* **Exercise input**:
========================================================================

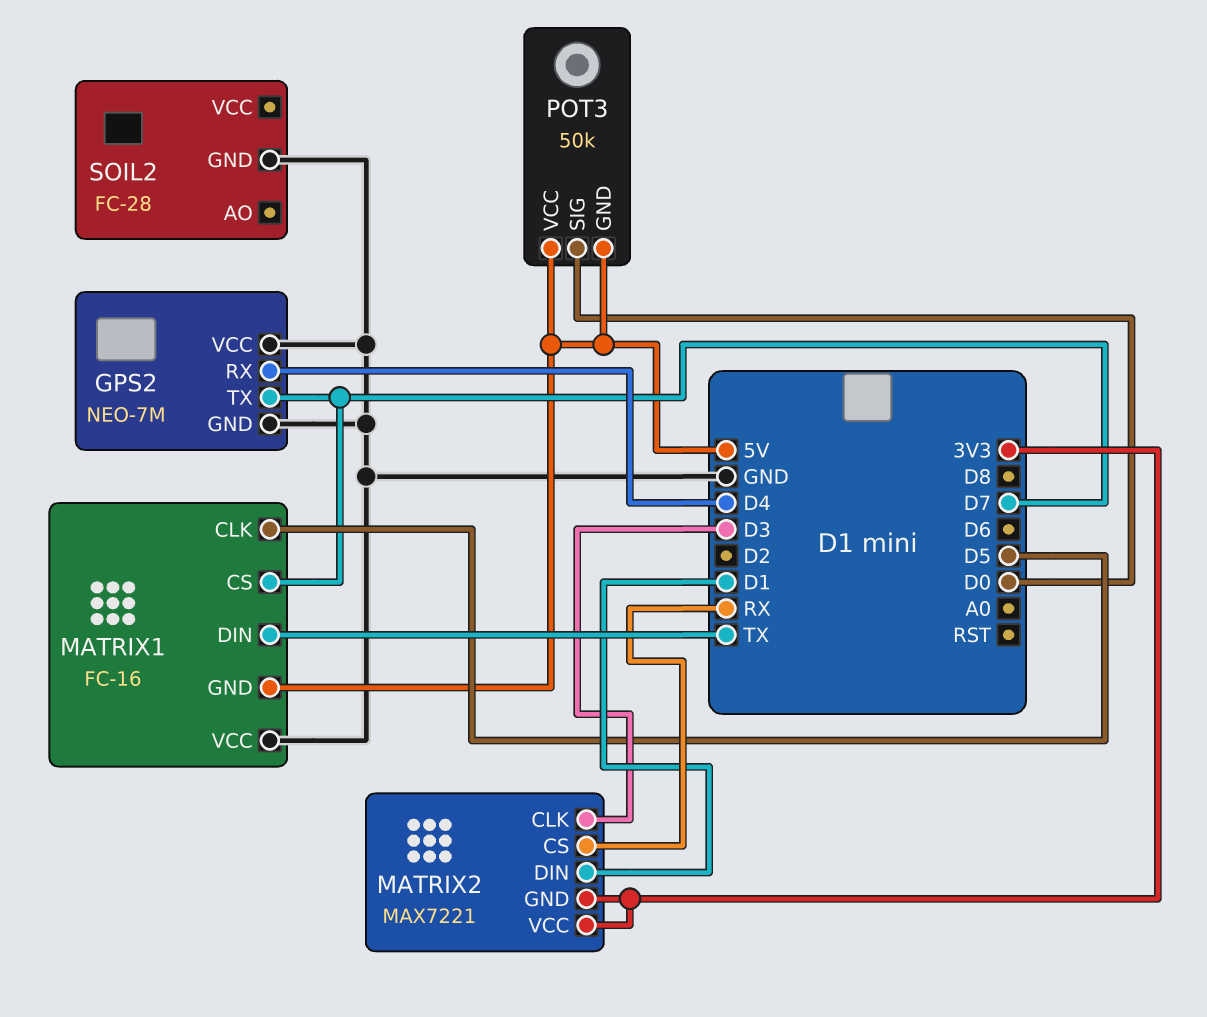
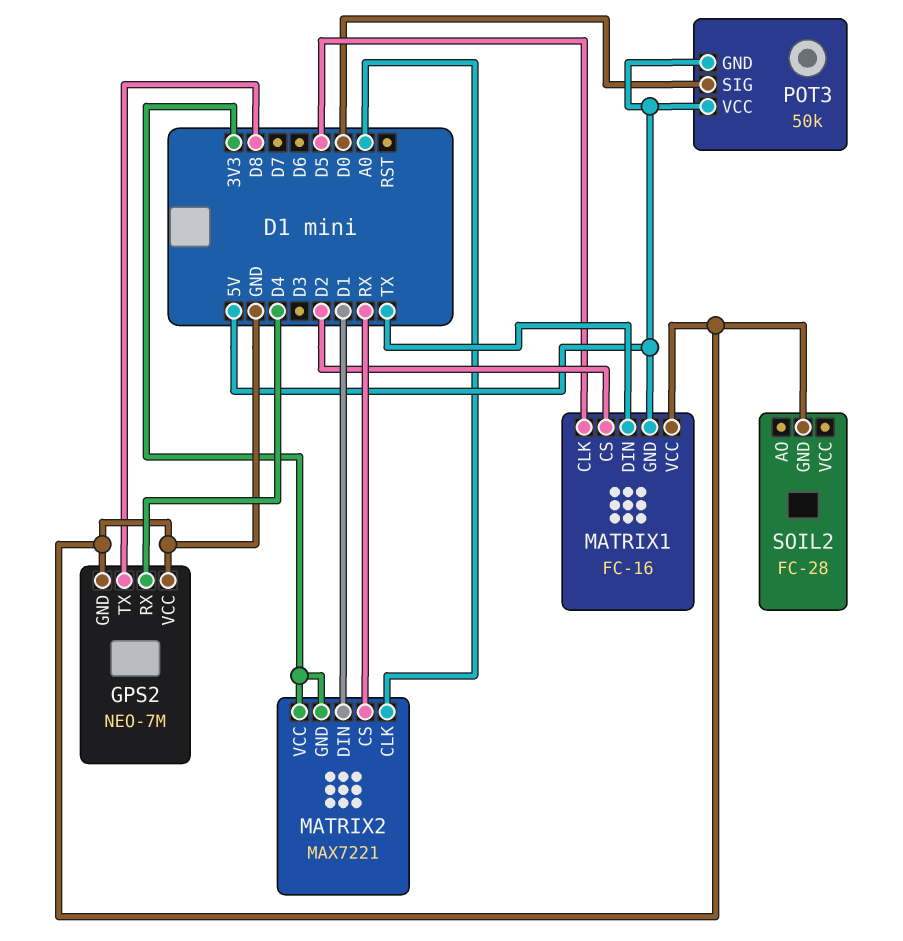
GPS2 pin TX: D7 -> D8
MATRIX1 pin CS: D7 -> D2
MATRIX2 pin CLK: D3 -> A0

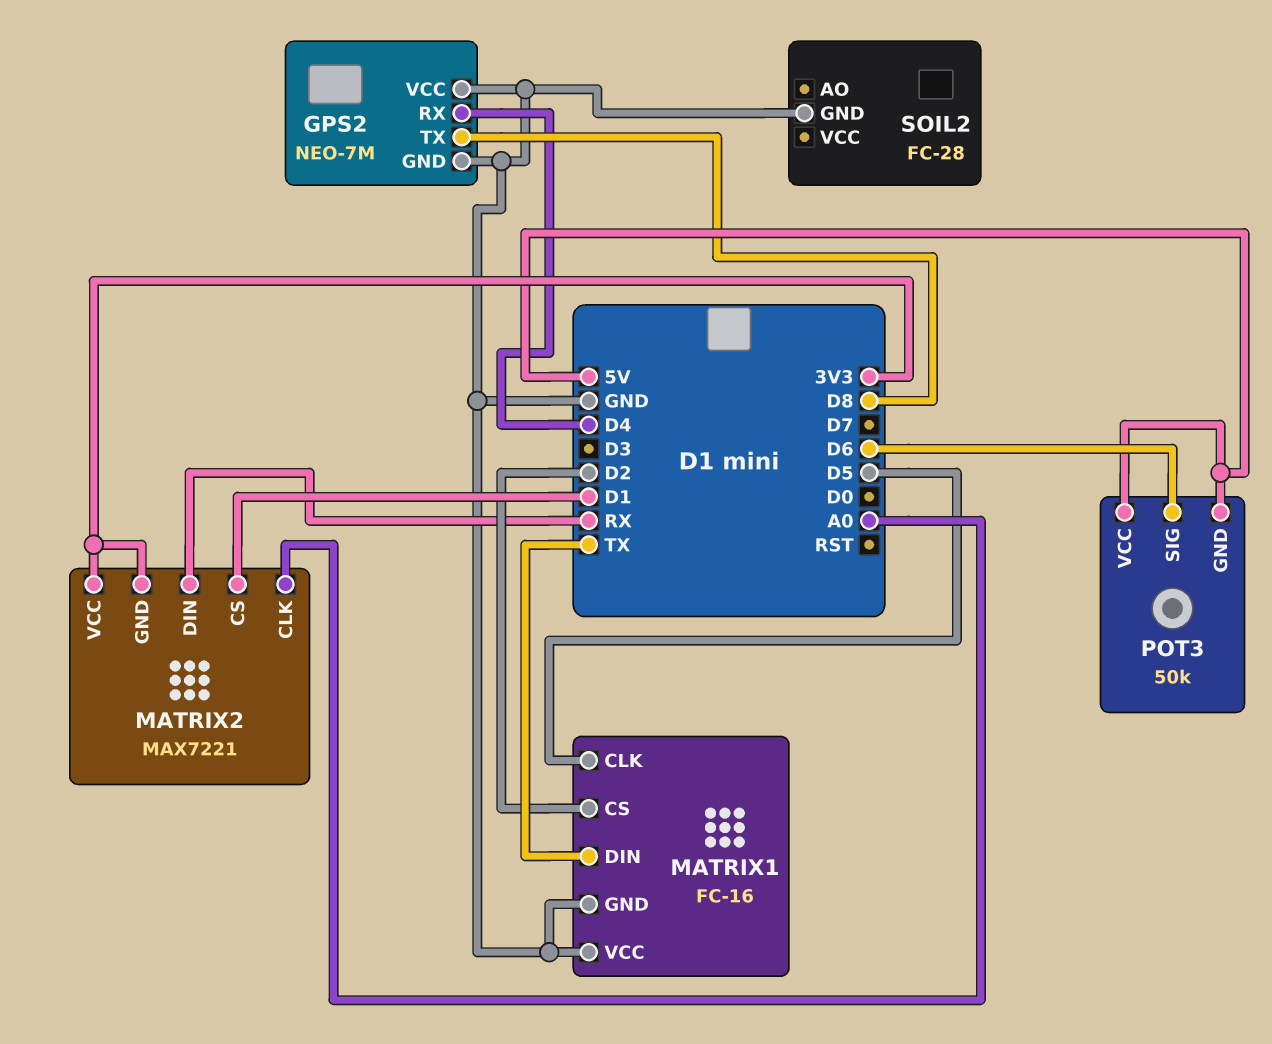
MATRIX1 pin GND: 5V -> GND
MATRIX2 pin CS: RX -> D1
MATRIX2 pin DIN: D1 -> RX
POT3 pin SIG: D0 -> D6

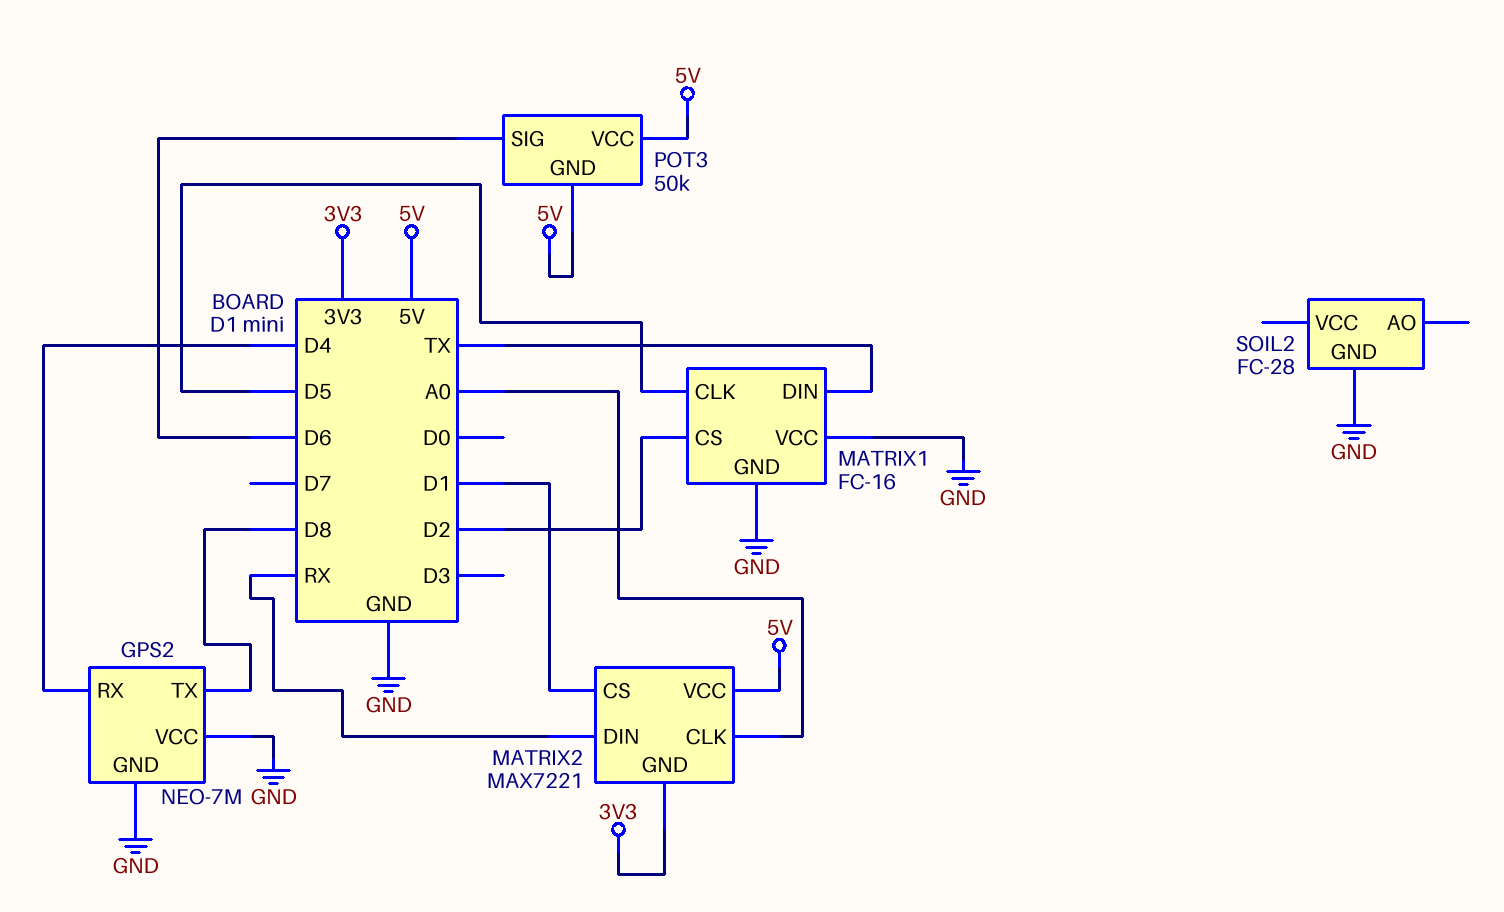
MATRIX2 pin VCC: 3V3 -> 5V

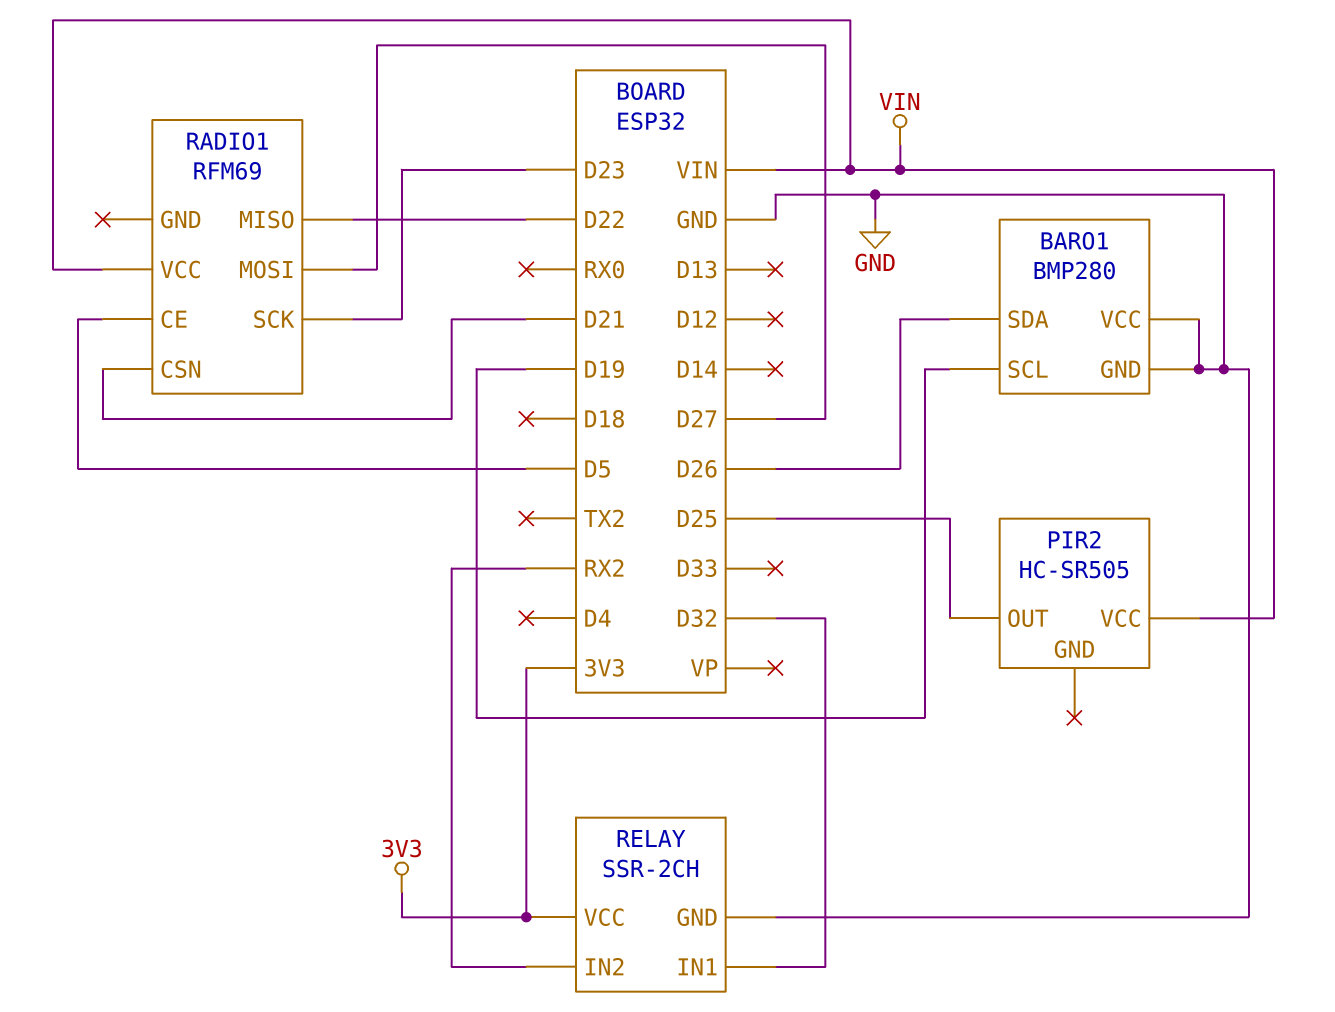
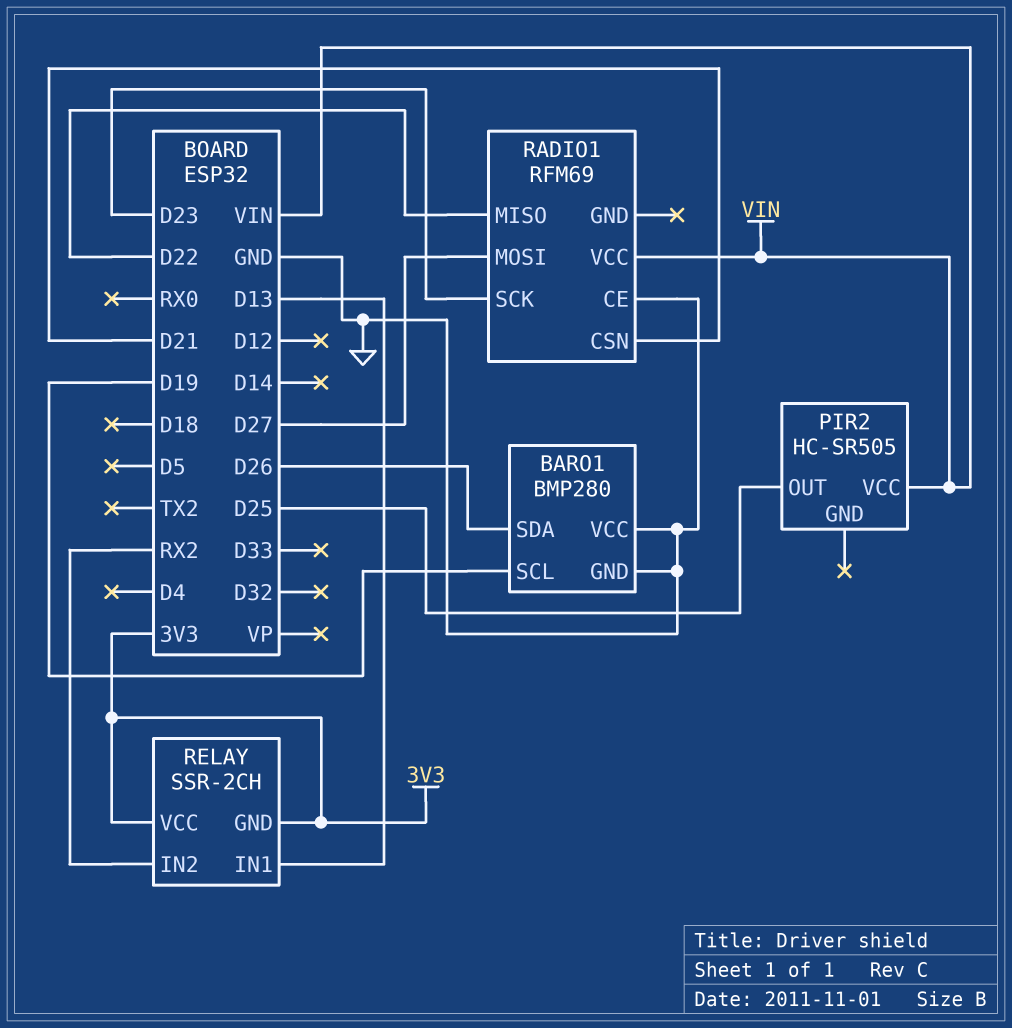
RADIO1 pin CE: D5 -> GND
RELAY pin GND: GND -> 3V3
RELAY pin IN1: D32 -> D13

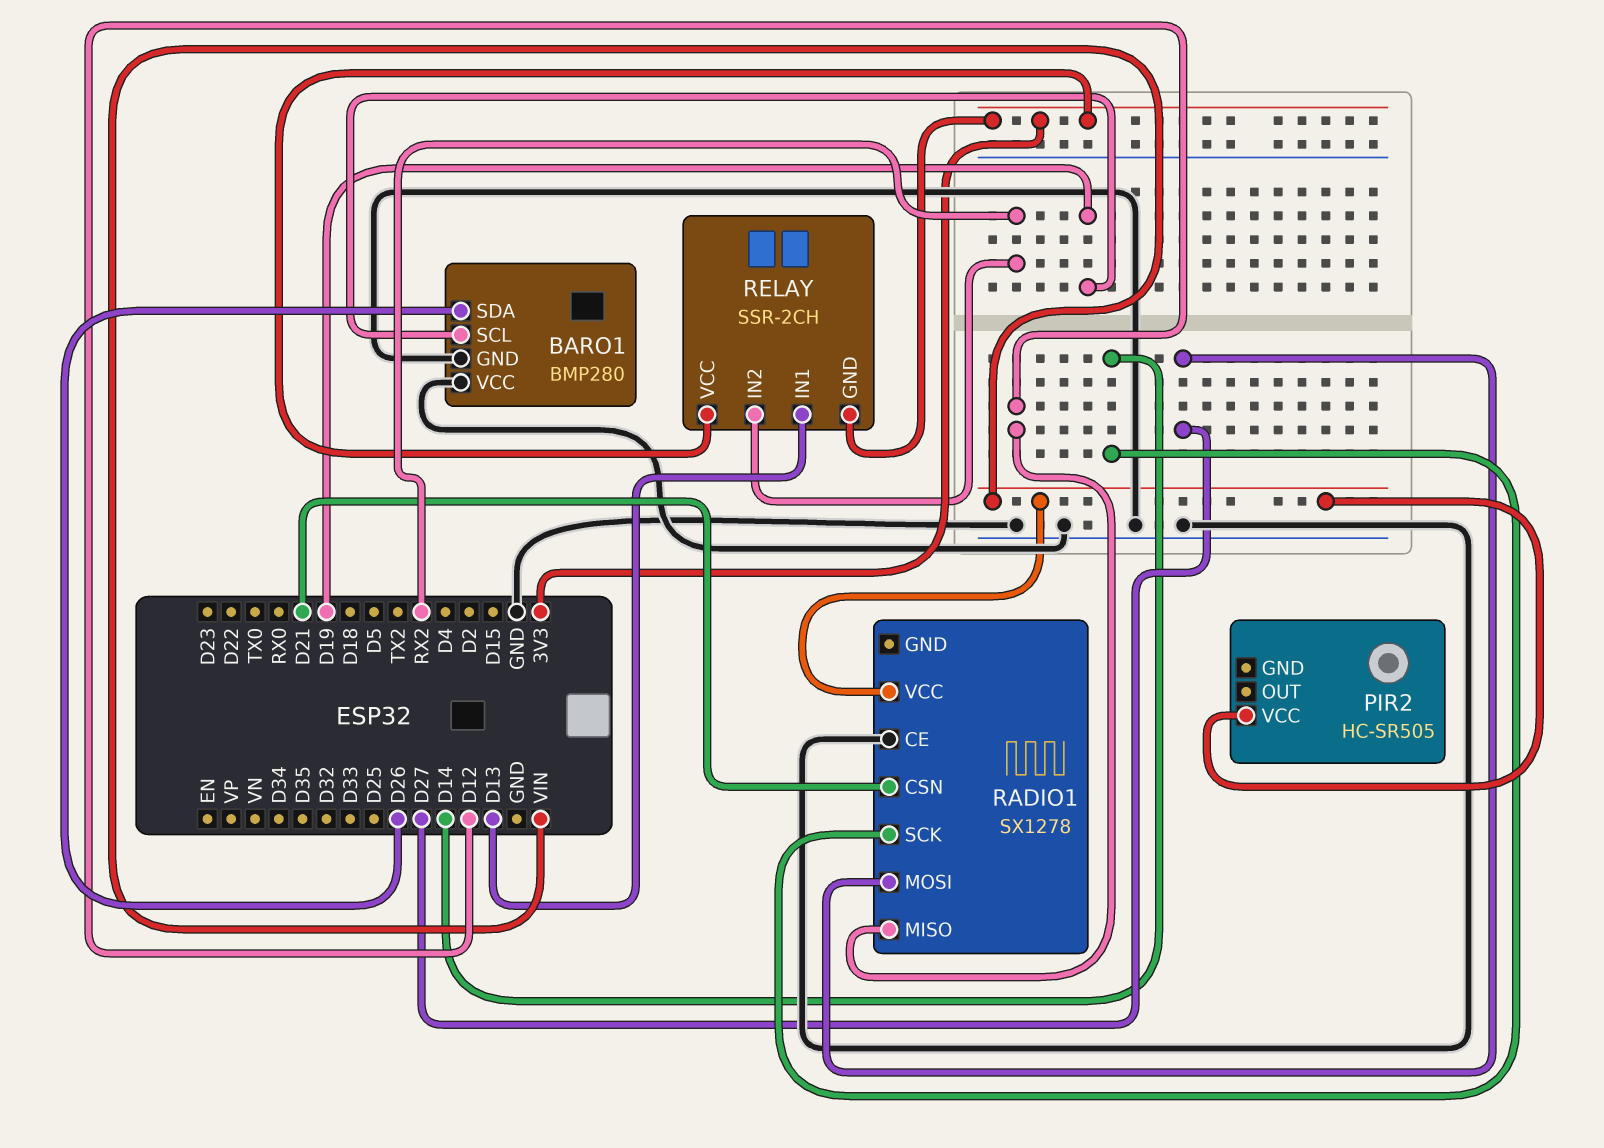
PIR2 pin OUT: D25 -> none
RADIO1: RFM69 -> SX1278
RADIO1 pin MISO: D22 -> D12
RADIO1 pin SCK: D23 -> D14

========================================================================

* **What the task requires**: Please retype exactly the lines from the one containing "MATRIX1 pin CS: D7 -> D2" through the last line of the records, both included, leaving out every picture.

* **Response area**:
MATRIX1 pin CS: D7 -> D2
MATRIX2 pin CLK: D3 -> A0

MATRIX1 pin GND: 5V -> GND
MATRIX2 pin CS: RX -> D1
MATRIX2 pin DIN: D1 -> RX
POT3 pin SIG: D0 -> D6

MATRIX2 pin VCC: 3V3 -> 5V

RADIO1 pin CE: D5 -> GND
RELAY pin GND: GND -> 3V3
RELAY pin IN1: D32 -> D13

PIR2 pin OUT: D25 -> none
RADIO1: RFM69 -> SX1278
RADIO1 pin MISO: D22 -> D12
RADIO1 pin SCK: D23 -> D14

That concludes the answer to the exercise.